:: Dataset extract ::

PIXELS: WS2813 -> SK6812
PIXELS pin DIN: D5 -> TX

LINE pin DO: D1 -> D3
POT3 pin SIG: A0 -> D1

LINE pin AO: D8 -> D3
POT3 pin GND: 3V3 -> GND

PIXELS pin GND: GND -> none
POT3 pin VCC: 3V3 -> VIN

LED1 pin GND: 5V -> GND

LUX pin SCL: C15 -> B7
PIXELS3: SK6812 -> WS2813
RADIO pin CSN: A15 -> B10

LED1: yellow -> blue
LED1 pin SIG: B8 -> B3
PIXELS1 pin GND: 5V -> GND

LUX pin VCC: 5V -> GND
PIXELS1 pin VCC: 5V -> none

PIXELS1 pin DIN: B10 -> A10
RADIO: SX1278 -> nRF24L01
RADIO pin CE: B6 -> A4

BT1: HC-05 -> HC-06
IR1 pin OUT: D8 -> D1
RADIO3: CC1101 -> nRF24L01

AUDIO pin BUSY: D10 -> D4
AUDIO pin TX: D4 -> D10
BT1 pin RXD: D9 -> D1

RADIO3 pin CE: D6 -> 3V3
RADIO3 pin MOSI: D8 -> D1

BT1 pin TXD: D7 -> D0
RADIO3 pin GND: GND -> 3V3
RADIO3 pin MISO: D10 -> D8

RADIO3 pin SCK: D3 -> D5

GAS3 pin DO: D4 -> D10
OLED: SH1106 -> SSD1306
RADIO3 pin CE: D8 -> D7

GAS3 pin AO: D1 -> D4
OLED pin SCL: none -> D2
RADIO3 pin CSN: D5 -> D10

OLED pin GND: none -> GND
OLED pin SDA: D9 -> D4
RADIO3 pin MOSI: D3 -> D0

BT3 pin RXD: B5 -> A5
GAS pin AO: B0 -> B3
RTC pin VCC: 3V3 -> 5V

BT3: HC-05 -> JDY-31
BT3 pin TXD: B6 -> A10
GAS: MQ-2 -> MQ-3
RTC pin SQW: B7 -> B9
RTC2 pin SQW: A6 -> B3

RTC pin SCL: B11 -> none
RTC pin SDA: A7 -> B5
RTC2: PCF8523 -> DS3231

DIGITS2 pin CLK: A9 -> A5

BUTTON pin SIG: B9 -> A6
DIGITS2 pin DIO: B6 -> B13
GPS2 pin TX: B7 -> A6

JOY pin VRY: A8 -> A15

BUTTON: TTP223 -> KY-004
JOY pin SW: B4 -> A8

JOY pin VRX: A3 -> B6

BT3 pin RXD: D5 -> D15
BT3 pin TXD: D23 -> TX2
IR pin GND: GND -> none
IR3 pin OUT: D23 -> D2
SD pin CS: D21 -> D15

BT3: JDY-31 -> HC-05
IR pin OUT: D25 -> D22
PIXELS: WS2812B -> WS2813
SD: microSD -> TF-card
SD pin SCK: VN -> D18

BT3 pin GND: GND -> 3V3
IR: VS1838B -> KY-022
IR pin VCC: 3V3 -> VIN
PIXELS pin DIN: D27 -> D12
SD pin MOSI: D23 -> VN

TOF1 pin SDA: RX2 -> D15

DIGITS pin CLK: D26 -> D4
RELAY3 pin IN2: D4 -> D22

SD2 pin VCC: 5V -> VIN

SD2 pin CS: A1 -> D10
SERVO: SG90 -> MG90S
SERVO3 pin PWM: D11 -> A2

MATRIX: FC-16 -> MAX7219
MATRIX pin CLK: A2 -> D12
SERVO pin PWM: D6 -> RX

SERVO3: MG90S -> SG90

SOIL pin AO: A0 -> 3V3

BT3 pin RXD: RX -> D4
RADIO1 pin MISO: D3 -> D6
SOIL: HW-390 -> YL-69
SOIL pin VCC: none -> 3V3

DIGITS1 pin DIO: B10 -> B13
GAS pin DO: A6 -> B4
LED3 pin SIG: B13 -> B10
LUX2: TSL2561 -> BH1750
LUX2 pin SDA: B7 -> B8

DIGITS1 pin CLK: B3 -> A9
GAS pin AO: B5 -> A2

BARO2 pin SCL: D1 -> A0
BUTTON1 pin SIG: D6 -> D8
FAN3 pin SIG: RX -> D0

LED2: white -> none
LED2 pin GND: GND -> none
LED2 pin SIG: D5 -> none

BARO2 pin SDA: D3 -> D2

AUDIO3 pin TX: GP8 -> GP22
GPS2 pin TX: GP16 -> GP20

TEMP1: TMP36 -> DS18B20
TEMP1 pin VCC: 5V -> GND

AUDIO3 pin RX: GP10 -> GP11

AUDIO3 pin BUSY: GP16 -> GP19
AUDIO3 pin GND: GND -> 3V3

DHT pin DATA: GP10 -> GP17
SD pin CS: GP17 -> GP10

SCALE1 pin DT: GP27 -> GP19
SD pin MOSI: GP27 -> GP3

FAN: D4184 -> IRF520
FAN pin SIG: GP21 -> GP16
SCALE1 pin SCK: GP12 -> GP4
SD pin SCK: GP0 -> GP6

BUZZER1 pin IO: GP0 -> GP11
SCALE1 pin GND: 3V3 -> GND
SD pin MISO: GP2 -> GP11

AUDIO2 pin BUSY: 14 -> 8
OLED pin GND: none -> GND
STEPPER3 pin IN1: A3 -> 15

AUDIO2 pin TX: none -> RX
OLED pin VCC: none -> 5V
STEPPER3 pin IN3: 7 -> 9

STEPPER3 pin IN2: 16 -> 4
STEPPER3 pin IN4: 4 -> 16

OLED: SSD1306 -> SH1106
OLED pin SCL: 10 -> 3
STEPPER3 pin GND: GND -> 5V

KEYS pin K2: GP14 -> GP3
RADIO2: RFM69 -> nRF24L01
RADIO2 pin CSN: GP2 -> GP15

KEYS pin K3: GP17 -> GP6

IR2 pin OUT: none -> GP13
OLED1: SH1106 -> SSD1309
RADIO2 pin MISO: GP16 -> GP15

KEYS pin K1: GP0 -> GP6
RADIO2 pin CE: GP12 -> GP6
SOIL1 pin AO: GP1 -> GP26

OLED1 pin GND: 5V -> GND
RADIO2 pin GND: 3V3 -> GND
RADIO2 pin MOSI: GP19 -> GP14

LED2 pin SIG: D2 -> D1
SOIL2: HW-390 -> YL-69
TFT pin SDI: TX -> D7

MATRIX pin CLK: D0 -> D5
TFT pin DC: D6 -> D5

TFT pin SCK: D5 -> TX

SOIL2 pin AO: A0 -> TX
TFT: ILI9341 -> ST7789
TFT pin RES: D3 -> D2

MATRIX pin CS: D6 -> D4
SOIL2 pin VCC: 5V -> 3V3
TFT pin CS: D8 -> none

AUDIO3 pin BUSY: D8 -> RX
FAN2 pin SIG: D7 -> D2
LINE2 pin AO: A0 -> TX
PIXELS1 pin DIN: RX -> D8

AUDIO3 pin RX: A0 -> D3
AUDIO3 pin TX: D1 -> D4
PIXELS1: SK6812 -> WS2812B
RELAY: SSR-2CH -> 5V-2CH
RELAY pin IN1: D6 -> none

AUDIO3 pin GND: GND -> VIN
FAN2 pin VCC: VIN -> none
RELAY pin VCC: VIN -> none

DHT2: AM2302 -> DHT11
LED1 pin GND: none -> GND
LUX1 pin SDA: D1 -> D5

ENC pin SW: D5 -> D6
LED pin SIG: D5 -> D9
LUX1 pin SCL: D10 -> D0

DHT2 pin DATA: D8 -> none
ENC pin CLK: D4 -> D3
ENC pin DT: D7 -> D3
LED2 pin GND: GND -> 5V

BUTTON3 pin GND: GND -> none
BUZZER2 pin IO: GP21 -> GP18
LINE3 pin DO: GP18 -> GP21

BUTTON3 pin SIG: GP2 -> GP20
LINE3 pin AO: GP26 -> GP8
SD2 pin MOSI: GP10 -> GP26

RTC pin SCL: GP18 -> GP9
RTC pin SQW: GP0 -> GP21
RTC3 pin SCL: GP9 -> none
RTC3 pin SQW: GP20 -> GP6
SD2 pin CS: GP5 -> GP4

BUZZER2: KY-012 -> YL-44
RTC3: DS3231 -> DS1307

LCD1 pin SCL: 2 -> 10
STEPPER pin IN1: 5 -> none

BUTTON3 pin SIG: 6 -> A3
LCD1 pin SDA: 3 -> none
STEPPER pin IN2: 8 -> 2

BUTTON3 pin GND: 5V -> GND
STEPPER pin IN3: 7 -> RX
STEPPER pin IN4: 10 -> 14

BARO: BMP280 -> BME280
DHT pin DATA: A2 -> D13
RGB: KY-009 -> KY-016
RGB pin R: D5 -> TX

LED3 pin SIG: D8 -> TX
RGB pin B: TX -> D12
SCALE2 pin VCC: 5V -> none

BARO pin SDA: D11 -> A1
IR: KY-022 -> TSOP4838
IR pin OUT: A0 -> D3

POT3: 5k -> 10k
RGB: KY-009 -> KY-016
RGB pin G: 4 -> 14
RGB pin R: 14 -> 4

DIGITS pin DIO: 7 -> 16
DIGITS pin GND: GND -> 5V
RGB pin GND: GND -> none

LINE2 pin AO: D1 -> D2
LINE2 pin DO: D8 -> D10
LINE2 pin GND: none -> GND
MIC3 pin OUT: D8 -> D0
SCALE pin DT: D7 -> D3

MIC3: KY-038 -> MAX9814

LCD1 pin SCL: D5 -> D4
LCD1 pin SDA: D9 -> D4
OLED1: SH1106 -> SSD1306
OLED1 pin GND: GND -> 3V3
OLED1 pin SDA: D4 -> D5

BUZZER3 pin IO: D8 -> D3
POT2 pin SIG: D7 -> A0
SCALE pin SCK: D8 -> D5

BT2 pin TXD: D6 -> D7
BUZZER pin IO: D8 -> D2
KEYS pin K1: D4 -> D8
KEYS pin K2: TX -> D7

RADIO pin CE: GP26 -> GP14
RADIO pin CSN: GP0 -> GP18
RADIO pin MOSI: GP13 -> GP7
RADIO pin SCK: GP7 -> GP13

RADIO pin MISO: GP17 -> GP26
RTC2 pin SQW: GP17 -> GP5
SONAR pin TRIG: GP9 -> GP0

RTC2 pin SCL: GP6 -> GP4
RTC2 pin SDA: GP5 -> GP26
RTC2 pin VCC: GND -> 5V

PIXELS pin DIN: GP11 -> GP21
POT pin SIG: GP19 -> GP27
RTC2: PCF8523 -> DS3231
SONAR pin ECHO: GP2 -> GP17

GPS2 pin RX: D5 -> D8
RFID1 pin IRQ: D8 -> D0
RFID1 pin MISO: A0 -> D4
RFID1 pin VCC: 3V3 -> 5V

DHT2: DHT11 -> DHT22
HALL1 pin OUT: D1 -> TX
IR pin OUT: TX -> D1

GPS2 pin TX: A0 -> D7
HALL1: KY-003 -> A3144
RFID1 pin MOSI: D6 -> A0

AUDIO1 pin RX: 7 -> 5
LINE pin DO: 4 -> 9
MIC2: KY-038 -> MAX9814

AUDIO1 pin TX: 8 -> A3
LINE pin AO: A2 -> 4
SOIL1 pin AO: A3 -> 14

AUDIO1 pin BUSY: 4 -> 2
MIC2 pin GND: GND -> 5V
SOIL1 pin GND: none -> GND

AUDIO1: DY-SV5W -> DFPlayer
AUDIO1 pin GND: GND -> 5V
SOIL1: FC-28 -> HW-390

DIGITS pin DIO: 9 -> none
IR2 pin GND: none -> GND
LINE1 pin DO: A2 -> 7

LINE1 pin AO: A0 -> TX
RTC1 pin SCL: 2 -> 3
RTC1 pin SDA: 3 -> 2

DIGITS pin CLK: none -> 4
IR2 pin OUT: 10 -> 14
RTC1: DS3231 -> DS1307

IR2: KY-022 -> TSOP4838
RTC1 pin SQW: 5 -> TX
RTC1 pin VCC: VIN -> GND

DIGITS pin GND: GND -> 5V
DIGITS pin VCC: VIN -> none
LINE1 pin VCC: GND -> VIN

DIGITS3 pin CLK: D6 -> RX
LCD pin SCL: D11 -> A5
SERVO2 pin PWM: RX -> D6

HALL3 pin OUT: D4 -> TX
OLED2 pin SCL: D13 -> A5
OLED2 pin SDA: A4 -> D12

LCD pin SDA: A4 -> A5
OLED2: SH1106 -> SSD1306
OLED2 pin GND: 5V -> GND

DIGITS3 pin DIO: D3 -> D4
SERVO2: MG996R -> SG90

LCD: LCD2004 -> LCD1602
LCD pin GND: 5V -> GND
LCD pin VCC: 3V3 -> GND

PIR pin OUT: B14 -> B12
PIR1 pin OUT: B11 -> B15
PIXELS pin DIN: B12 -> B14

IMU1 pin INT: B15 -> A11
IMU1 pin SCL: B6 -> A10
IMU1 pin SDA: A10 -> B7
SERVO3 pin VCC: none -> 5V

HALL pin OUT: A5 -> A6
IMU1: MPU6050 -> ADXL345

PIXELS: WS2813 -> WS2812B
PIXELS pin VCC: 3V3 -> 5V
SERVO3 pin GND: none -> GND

:::

--- Exercise brief ---
Look above for the line with "BT3: HC-05 -> JDY-31" and the line with "OLED pin VCC: none -> 5V"; transcribe both and all lines in between, exactly, and nothing else.

--- Response ---
BT3: HC-05 -> JDY-31
BT3 pin TXD: B6 -> A10
GAS: MQ-2 -> MQ-3
RTC pin SQW: B7 -> B9
RTC2 pin SQW: A6 -> B3

RTC pin SCL: B11 -> none
RTC pin SDA: A7 -> B5
RTC2: PCF8523 -> DS3231

DIGITS2 pin CLK: A9 -> A5

BUTTON pin SIG: B9 -> A6
DIGITS2 pin DIO: B6 -> B13
GPS2 pin TX: B7 -> A6

JOY pin VRY: A8 -> A15

BUTTON: TTP223 -> KY-004
JOY pin SW: B4 -> A8

JOY pin VRX: A3 -> B6

BT3 pin RXD: D5 -> D15
BT3 pin TXD: D23 -> TX2
IR pin GND: GND -> none
IR3 pin OUT: D23 -> D2
SD pin CS: D21 -> D15

BT3: JDY-31 -> HC-05
IR pin OUT: D25 -> D22
PIXELS: WS2812B -> WS2813
SD: microSD -> TF-card
SD pin SCK: VN -> D18

BT3 pin GND: GND -> 3V3
IR: VS1838B -> KY-022
IR pin VCC: 3V3 -> VIN
PIXELS pin DIN: D27 -> D12
SD pin MOSI: D23 -> VN

TOF1 pin SDA: RX2 -> D15

DIGITS pin CLK: D26 -> D4
RELAY3 pin IN2: D4 -> D22

SD2 pin VCC: 5V -> VIN

SD2 pin CS: A1 -> D10
SERVO: SG90 -> MG90S
SERVO3 pin PWM: D11 -> A2

MATRIX: FC-16 -> MAX7219
MATRIX pin CLK: A2 -> D12
SERVO pin PWM: D6 -> RX

SERVO3: MG90S -> SG90

SOIL pin AO: A0 -> 3V3

BT3 pin RXD: RX -> D4
RADIO1 pin MISO: D3 -> D6
SOIL: HW-390 -> YL-69
SOIL pin VCC: none -> 3V3

DIGITS1 pin DIO: B10 -> B13
GAS pin DO: A6 -> B4
LED3 pin SIG: B13 -> B10
LUX2: TSL2561 -> BH1750
LUX2 pin SDA: B7 -> B8

DIGITS1 pin CLK: B3 -> A9
GAS pin AO: B5 -> A2

BARO2 pin SCL: D1 -> A0
BUTTON1 pin SIG: D6 -> D8
FAN3 pin SIG: RX -> D0

LED2: white -> none
LED2 pin GND: GND -> none
LED2 pin SIG: D5 -> none

BARO2 pin SDA: D3 -> D2

AUDIO3 pin TX: GP8 -> GP22
GPS2 pin TX: GP16 -> GP20

TEMP1: TMP36 -> DS18B20
TEMP1 pin VCC: 5V -> GND

AUDIO3 pin RX: GP10 -> GP11

AUDIO3 pin BUSY: GP16 -> GP19
AUDIO3 pin GND: GND -> 3V3

DHT pin DATA: GP10 -> GP17
SD pin CS: GP17 -> GP10

SCALE1 pin DT: GP27 -> GP19
SD pin MOSI: GP27 -> GP3

FAN: D4184 -> IRF520
FAN pin SIG: GP21 -> GP16
SCALE1 pin SCK: GP12 -> GP4
SD pin SCK: GP0 -> GP6

BUZZER1 pin IO: GP0 -> GP11
SCALE1 pin GND: 3V3 -> GND
SD pin MISO: GP2 -> GP11

AUDIO2 pin BUSY: 14 -> 8
OLED pin GND: none -> GND
STEPPER3 pin IN1: A3 -> 15

AUDIO2 pin TX: none -> RX
OLED pin VCC: none -> 5V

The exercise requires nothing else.